* **What you will do**
Write the listing below out again word for word, without a single picture.

START Information shown

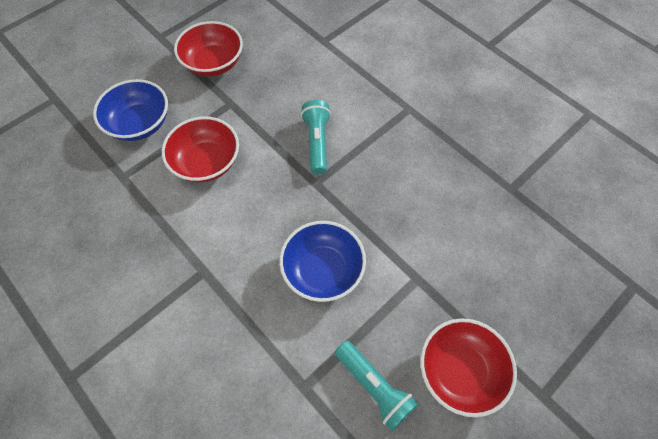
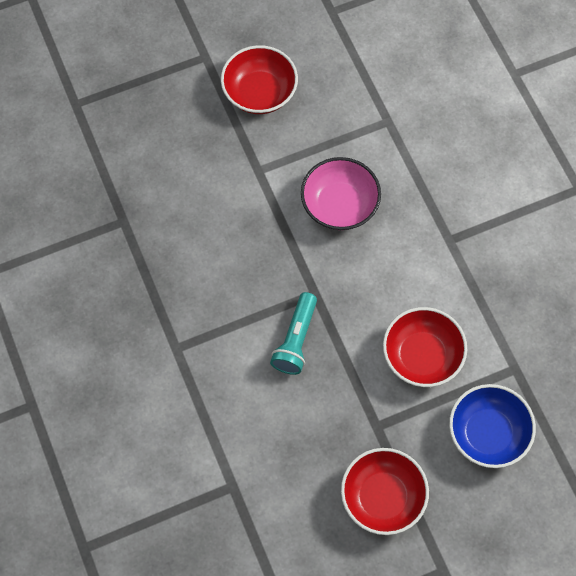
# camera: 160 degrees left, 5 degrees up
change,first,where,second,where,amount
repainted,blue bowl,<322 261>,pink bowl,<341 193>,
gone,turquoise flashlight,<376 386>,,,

END Information shown

* **Answer to the problem**
# camera: 160 degrees left, 5 degrees up
change,first,where,second,where,amount
repainted,blue bowl,<322 261>,pink bowl,<341 193>,
gone,turquoise flashlight,<376 386>,,,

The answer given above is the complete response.